(Data for review Opens)
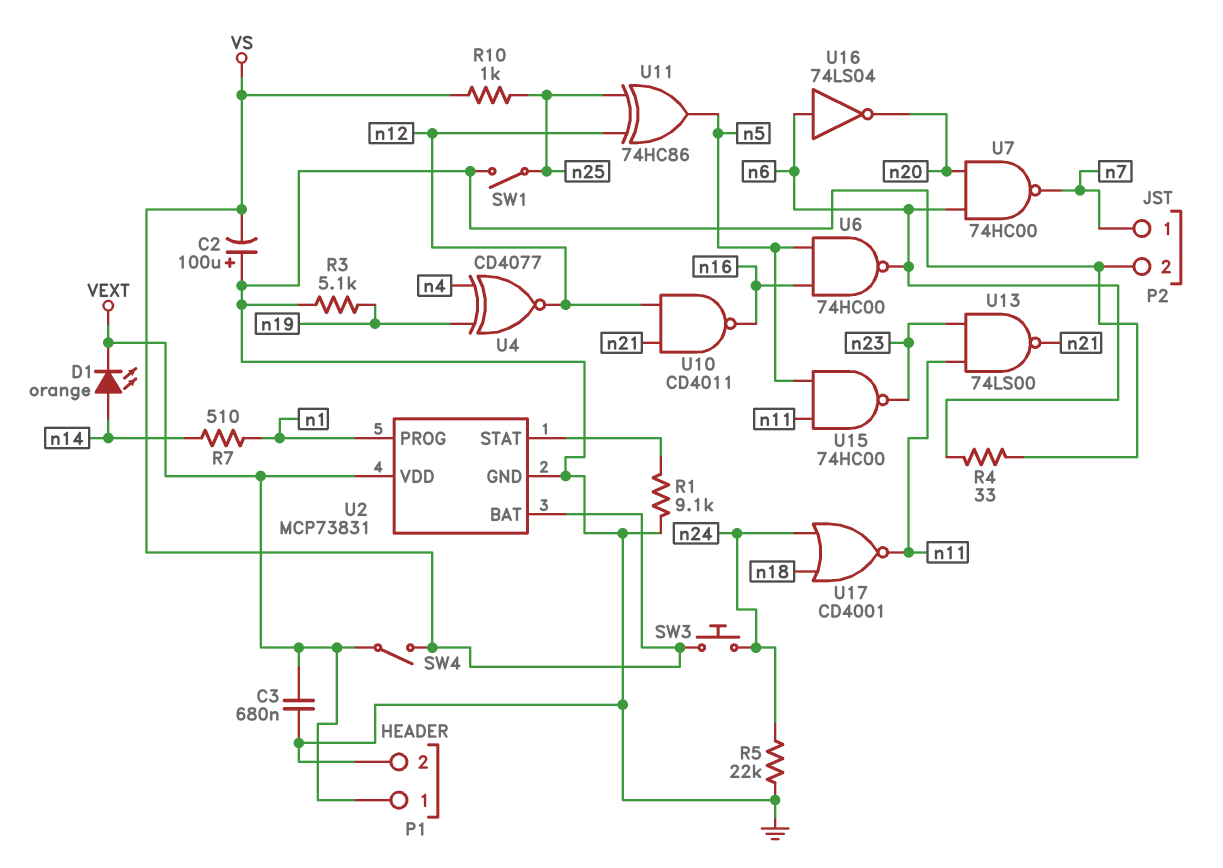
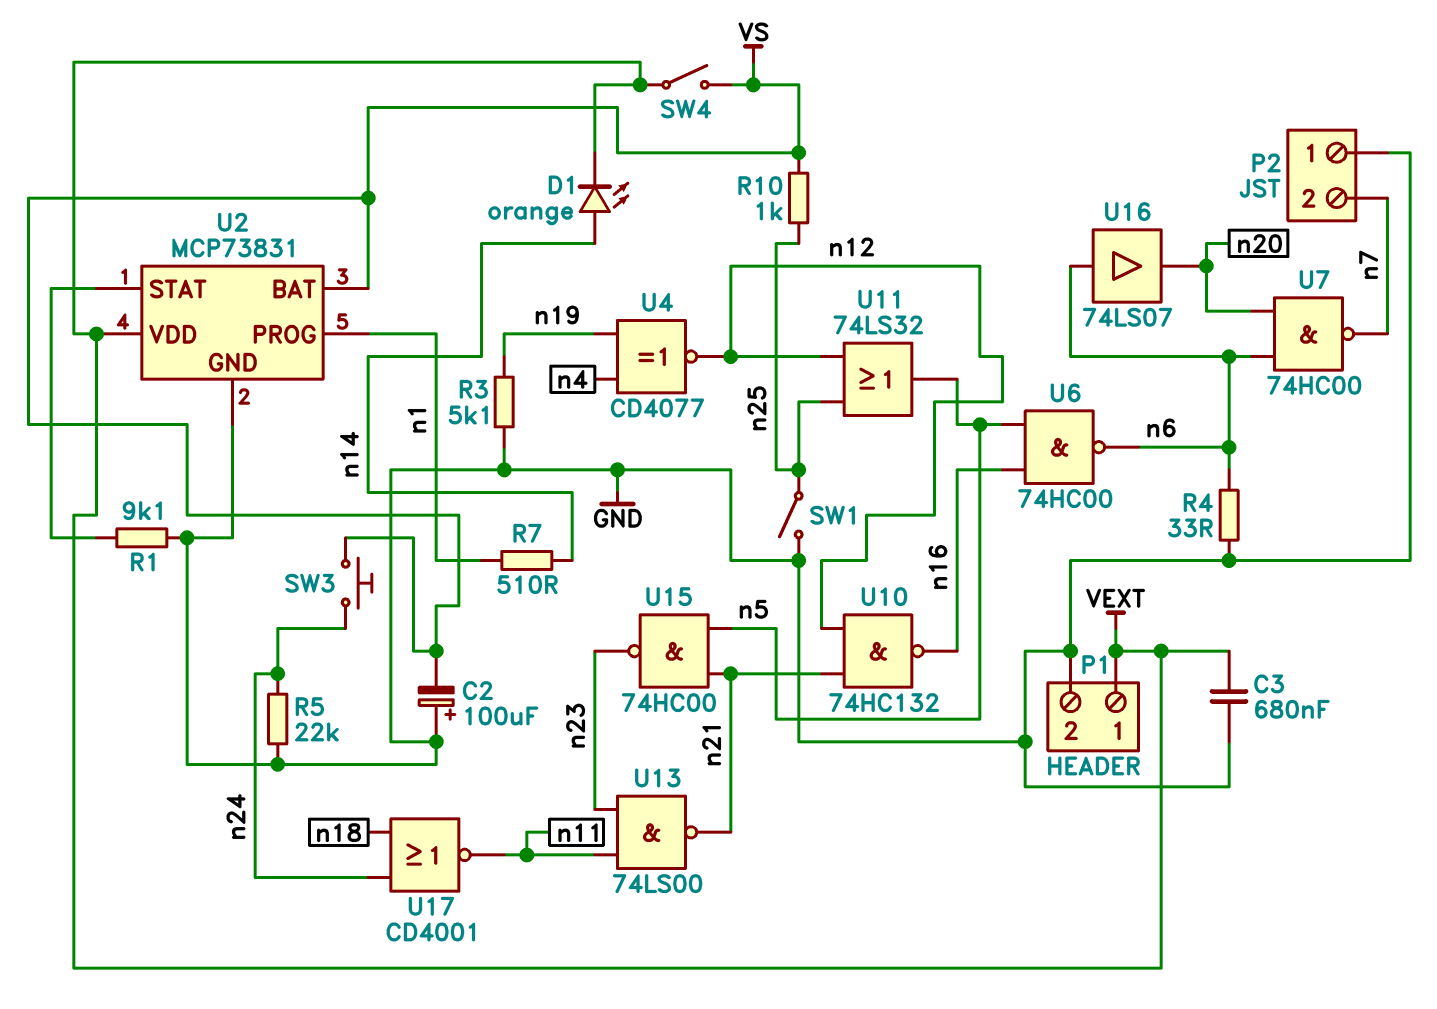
P2 pin 1: n7 -> GND
P2 pin 2: GND -> n7
U10: NAND CD4011 (in n12, in n21, out n16) -> NAND 74HC132 (in n12, in n21, out n16)
U11: XOR 74HC86 (in n12, in n25, out n5) -> OR 74LS32 (in n12, in n25, out n5)
U15: NAND 74HC00 (in n5, in n11, out n23) -> NAND 74HC00 (in n5, in n21, out n23)
U16: NOT 74LS04 (in n6, out n20) -> buffer 74LS07 (in n6, out n20)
(Data for review Closes)
■ **What this task involves**
Give the listing again exactly, excluding pictures.

■ **Exercise response**
P2 pin 1: n7 -> GND
P2 pin 2: GND -> n7
U10: NAND CD4011 (in n12, in n21, out n16) -> NAND 74HC132 (in n12, in n21, out n16)
U11: XOR 74HC86 (in n12, in n25, out n5) -> OR 74LS32 (in n12, in n25, out n5)
U15: NAND 74HC00 (in n5, in n11, out n23) -> NAND 74HC00 (in n5, in n21, out n23)
U16: NOT 74LS04 (in n6, out n20) -> buffer 74LS07 (in n6, out n20)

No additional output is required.